**WHAT NEEDS TO BE DONE**:
Using the records below, write out only the lines from the line containing "SOIL pin AO: none -> D6" up to and including the line containing "SOIL pin GND: GND -> 3V3", exactly, with no pictures.

**EXTRACTED INFORMATION**:
◇ ◇ ◇
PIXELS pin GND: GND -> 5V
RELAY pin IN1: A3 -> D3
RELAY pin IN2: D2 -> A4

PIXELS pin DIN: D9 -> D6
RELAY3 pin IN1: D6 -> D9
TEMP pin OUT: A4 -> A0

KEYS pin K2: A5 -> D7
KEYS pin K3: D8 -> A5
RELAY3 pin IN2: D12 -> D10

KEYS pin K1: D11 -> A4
◇ ◇ ◇
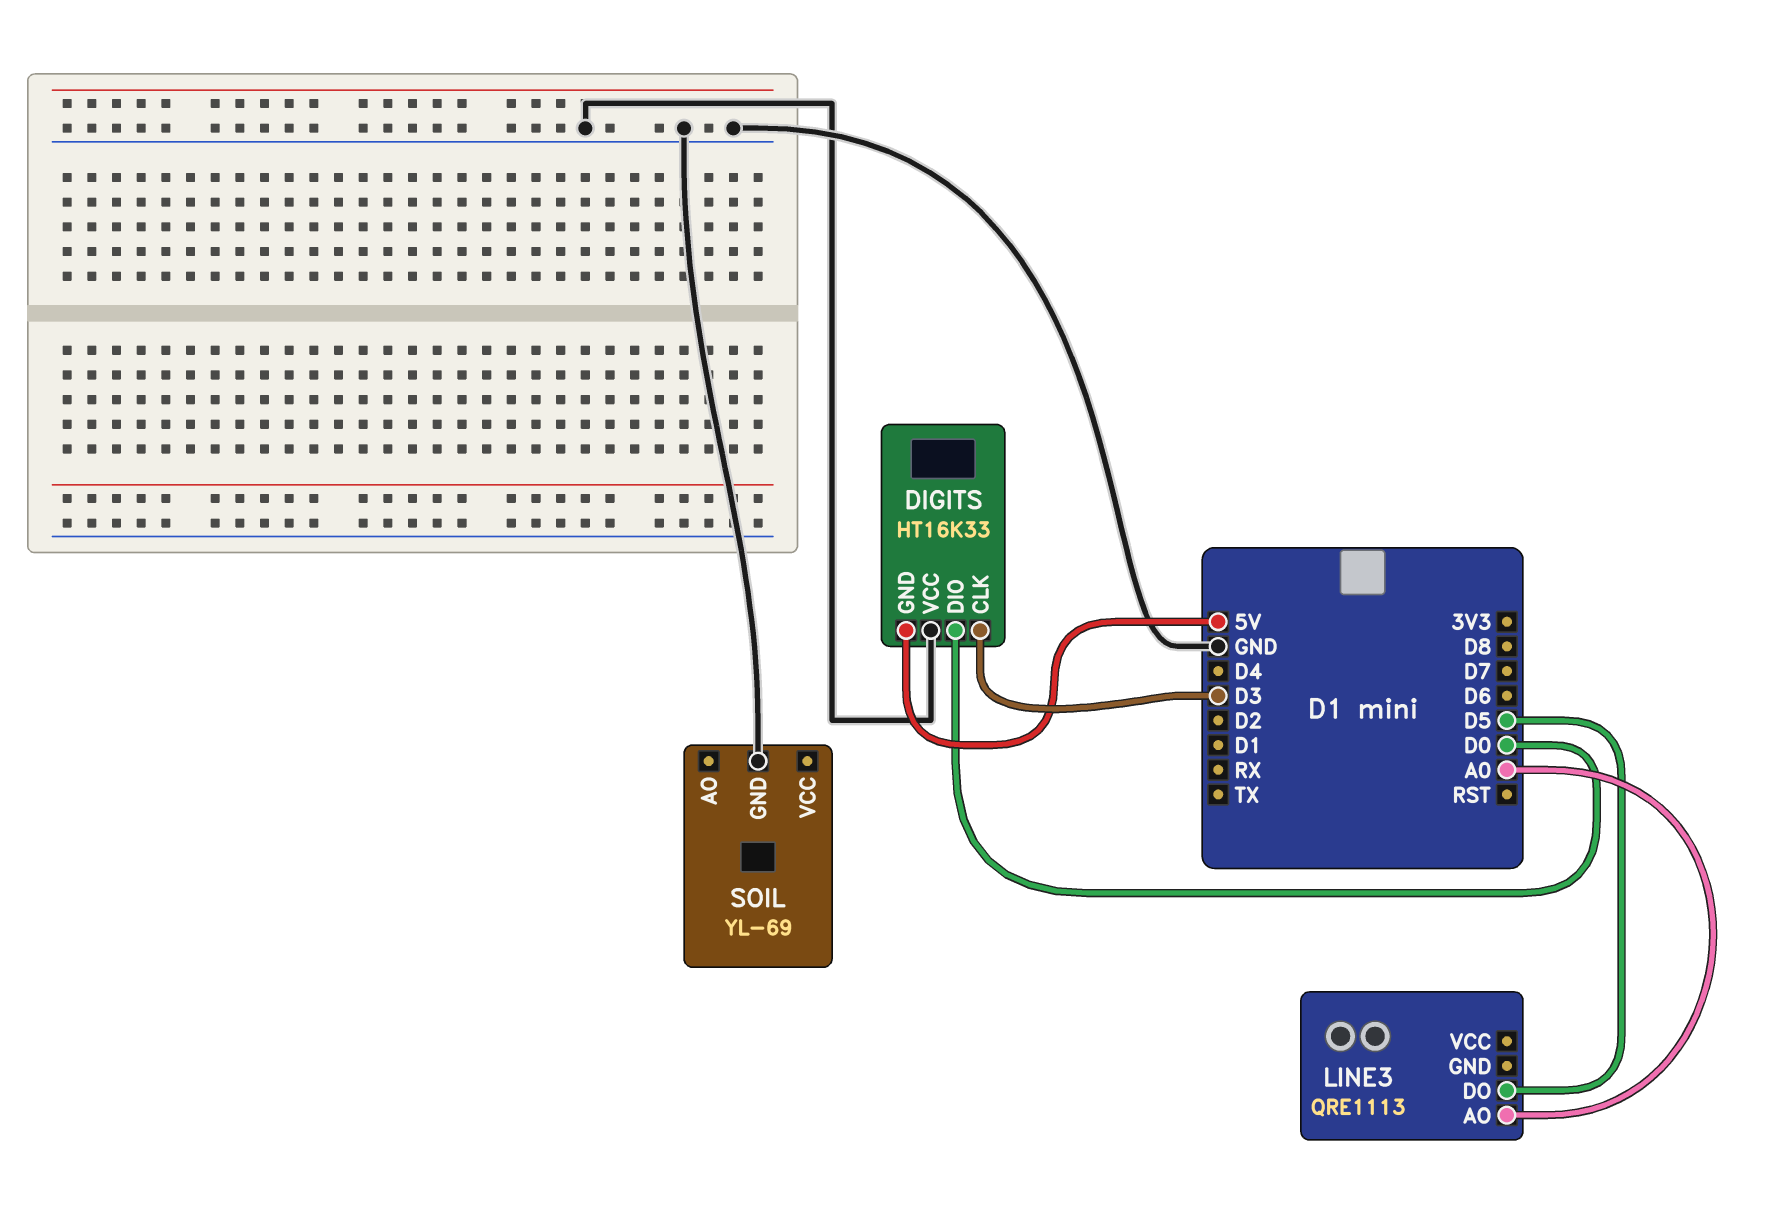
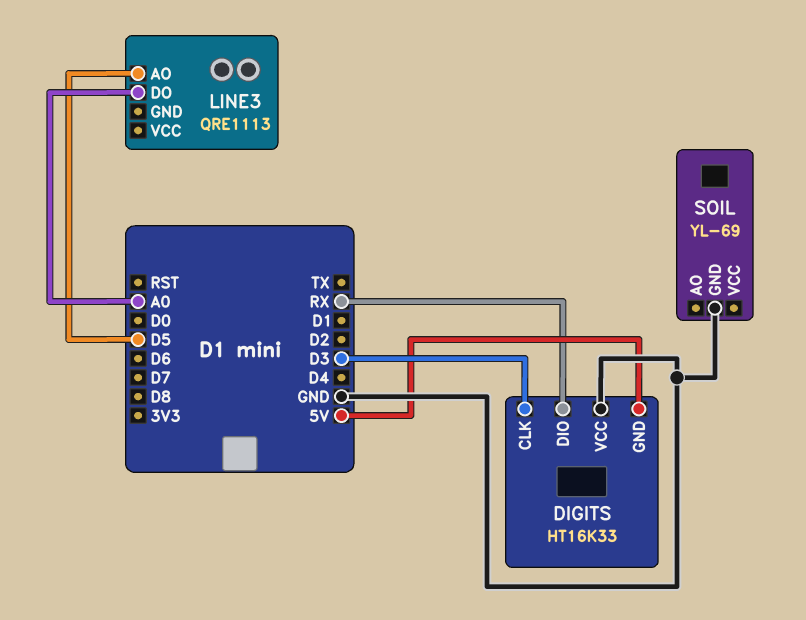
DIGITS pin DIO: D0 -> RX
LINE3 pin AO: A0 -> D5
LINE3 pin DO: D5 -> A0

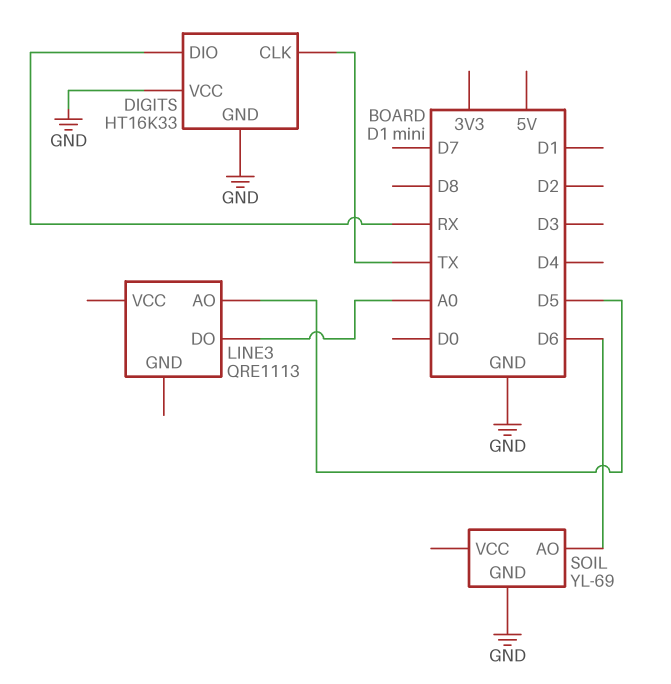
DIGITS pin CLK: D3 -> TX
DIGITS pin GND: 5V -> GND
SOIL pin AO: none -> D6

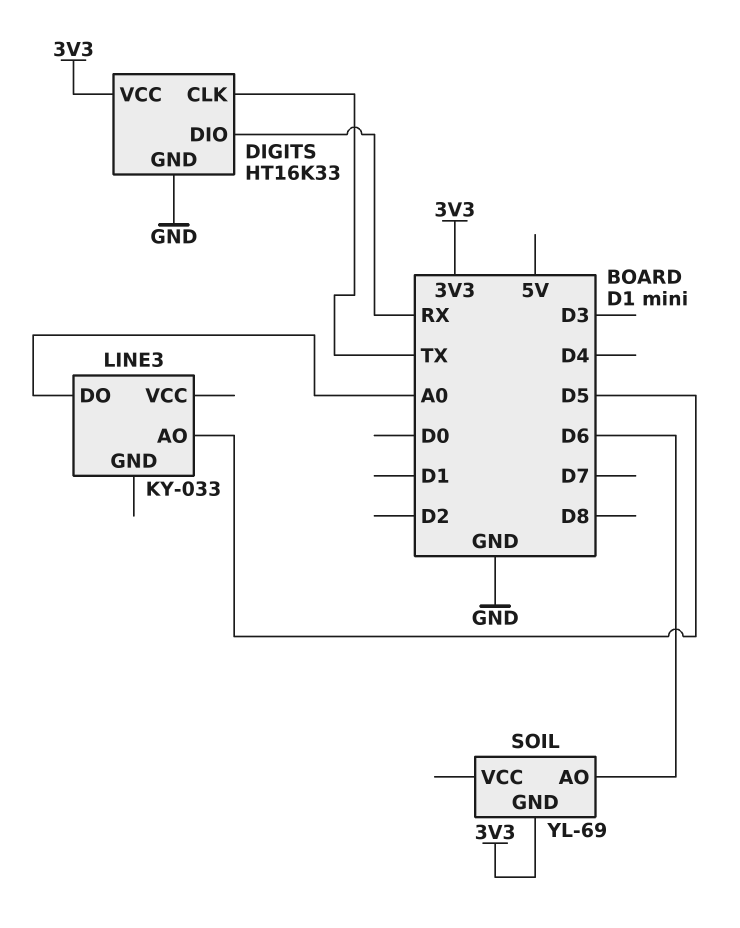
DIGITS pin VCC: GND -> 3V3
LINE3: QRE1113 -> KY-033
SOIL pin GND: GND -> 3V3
◇ ◇ ◇
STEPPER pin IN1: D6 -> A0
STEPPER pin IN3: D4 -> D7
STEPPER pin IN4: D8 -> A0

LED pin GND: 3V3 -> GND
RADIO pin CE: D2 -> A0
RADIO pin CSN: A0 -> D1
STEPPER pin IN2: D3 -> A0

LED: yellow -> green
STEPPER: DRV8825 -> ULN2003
◇ ◇ ◇
**OUTPUT OF THE TASK**:
SOIL pin AO: none -> D6

DIGITS pin VCC: GND -> 3V3
LINE3: QRE1113 -> KY-033
SOIL pin GND: GND -> 3V3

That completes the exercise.